▶ [Work order]:
Among the entries below, one line contains "turquoise clock: 3 -> 0" and another contains "blue soap dispenser: 0 -> 1". Transcribe those two lines and every line between them, exactly.

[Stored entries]
>>
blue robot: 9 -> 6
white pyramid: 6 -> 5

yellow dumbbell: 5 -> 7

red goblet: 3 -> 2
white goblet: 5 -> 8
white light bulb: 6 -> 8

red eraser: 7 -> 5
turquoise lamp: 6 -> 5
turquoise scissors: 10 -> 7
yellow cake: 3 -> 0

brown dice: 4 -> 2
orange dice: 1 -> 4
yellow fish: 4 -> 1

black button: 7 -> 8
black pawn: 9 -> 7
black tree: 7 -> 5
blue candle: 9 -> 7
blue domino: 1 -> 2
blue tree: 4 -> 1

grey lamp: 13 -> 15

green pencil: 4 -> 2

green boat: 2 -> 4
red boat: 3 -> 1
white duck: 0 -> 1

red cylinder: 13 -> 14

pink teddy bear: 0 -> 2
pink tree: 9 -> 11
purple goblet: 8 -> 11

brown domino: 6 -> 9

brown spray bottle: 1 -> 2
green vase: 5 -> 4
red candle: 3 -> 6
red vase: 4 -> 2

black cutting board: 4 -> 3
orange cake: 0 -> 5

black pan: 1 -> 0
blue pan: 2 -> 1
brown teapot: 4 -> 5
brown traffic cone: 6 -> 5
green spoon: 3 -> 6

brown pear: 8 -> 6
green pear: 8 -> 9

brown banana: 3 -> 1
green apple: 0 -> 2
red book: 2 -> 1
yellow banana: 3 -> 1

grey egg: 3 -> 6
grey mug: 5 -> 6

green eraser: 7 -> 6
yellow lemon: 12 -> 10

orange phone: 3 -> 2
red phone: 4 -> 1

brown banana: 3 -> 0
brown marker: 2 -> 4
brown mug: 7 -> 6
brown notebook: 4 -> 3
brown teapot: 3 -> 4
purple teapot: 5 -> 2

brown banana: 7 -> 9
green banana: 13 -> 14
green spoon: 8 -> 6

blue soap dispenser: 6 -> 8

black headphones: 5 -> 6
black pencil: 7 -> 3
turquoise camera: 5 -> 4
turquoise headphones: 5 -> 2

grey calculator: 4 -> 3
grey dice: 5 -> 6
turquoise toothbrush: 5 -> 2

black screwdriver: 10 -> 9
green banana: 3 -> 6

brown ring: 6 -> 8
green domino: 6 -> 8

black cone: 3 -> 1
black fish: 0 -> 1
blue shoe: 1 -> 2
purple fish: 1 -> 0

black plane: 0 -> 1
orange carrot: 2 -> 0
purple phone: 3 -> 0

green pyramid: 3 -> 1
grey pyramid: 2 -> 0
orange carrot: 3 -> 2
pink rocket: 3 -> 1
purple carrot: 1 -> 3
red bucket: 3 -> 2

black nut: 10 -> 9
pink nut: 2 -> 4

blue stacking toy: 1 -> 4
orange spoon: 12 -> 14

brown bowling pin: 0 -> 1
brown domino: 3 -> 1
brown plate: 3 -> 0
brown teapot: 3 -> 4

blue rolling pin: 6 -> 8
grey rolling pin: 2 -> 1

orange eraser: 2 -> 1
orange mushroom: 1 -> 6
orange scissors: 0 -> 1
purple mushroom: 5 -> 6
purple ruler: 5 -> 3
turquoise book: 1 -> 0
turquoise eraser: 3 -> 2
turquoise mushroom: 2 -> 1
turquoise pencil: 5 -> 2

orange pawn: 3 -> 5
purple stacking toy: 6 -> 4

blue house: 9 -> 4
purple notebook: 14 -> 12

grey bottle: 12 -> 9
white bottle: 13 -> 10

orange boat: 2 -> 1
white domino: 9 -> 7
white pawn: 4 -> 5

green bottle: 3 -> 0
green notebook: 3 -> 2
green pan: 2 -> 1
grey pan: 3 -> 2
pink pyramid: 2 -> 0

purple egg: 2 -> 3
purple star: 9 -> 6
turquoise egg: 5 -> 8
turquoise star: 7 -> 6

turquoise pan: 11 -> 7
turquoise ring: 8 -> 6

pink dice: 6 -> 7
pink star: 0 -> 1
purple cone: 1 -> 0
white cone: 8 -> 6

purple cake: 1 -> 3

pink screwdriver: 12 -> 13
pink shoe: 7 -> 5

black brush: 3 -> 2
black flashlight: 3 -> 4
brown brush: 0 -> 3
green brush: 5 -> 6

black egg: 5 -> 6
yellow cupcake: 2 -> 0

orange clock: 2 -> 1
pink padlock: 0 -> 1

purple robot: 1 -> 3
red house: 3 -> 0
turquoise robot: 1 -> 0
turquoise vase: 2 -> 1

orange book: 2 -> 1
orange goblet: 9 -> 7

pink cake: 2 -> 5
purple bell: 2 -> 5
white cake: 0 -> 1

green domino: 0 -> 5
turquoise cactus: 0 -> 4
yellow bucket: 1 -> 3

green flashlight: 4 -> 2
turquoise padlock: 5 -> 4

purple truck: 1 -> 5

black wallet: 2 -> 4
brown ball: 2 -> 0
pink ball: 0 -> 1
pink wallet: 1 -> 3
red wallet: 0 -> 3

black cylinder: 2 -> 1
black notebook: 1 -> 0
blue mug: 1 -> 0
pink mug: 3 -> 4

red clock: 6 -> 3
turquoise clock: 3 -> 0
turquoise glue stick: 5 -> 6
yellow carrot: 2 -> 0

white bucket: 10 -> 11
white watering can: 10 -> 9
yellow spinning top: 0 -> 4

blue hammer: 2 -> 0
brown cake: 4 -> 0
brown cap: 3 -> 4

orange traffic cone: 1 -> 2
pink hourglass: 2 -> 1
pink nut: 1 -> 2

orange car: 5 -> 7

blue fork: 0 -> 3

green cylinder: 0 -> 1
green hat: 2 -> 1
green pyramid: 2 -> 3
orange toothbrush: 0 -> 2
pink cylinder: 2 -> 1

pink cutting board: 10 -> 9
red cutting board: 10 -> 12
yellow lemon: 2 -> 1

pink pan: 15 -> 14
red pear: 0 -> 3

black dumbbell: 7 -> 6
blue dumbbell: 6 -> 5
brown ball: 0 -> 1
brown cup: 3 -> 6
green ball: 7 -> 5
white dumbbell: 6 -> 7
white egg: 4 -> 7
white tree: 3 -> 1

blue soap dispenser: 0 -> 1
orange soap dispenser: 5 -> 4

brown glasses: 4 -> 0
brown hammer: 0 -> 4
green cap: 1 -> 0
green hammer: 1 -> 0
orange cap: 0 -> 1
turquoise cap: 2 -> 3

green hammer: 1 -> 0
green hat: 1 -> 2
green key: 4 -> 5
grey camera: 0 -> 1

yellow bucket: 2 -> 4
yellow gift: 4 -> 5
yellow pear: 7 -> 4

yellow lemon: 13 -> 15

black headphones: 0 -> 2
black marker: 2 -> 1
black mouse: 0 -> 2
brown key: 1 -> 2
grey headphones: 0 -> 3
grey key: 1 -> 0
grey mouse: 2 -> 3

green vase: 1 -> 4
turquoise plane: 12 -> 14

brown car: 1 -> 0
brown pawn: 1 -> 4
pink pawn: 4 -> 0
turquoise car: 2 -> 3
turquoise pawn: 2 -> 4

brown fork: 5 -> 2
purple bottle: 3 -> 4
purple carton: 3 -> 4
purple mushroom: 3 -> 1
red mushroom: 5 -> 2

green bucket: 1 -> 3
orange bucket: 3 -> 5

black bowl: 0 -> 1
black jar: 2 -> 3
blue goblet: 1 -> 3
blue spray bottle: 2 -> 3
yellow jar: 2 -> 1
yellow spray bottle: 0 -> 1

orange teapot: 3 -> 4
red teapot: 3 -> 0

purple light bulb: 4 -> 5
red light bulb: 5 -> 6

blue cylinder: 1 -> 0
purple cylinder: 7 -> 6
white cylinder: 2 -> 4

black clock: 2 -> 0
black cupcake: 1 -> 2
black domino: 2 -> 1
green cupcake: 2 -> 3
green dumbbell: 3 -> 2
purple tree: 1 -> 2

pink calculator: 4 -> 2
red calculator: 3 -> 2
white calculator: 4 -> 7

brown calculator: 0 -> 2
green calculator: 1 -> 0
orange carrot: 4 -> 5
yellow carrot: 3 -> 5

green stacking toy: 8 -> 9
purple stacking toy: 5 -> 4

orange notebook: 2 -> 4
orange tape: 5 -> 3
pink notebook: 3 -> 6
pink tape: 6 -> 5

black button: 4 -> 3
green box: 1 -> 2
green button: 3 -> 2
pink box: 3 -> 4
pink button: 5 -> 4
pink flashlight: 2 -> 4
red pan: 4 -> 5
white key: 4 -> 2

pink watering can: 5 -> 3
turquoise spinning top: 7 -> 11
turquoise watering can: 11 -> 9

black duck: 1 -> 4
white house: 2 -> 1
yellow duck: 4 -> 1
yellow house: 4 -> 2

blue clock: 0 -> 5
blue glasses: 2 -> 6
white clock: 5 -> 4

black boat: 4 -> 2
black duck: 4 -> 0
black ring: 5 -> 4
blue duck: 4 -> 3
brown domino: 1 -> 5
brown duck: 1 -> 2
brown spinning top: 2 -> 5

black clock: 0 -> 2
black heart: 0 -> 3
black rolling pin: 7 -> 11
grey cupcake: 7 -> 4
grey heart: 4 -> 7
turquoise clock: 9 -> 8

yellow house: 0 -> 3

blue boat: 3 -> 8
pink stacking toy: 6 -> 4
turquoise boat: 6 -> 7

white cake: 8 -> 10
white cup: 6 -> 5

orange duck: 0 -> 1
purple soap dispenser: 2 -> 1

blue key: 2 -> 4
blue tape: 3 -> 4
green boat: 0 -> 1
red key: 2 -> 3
<<
▶ [Result]:
turquoise clock: 3 -> 0
turquoise glue stick: 5 -> 6
yellow carrot: 2 -> 0

white bucket: 10 -> 11
white watering can: 10 -> 9
yellow spinning top: 0 -> 4

blue hammer: 2 -> 0
brown cake: 4 -> 0
brown cap: 3 -> 4

orange traffic cone: 1 -> 2
pink hourglass: 2 -> 1
pink nut: 1 -> 2

orange car: 5 -> 7

blue fork: 0 -> 3

green cylinder: 0 -> 1
green hat: 2 -> 1
green pyramid: 2 -> 3
orange toothbrush: 0 -> 2
pink cylinder: 2 -> 1

pink cutting board: 10 -> 9
red cutting board: 10 -> 12
yellow lemon: 2 -> 1

pink pan: 15 -> 14
red pear: 0 -> 3

black dumbbell: 7 -> 6
blue dumbbell: 6 -> 5
brown ball: 0 -> 1
brown cup: 3 -> 6
green ball: 7 -> 5
white dumbbell: 6 -> 7
white egg: 4 -> 7
white tree: 3 -> 1

blue soap dispenser: 0 -> 1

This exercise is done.